- [Brief]: Copy out every line of the records where the string "orange" occurs.

(Stored records)

━━━━━━━━━━━━━━━━━━━━

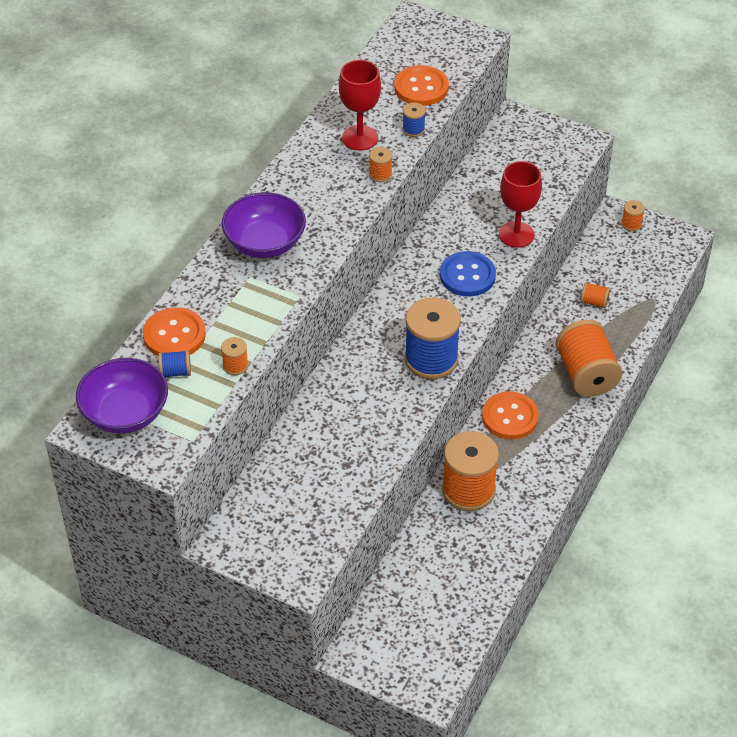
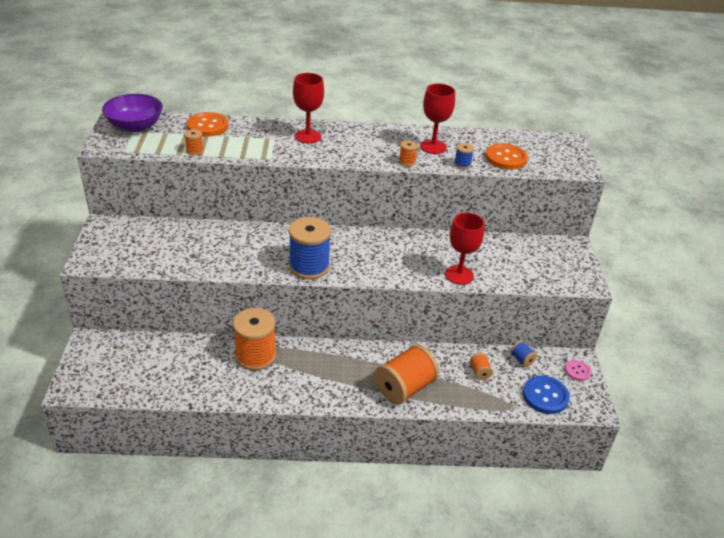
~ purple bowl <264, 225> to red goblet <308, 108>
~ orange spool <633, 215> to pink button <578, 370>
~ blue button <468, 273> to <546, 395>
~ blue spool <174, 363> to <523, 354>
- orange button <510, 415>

━━━━━━━━━━━━━━━━━━━━

- [Written answer]:
~ orange spool <633, 215> to pink button <578, 370>
- orange button <510, 415>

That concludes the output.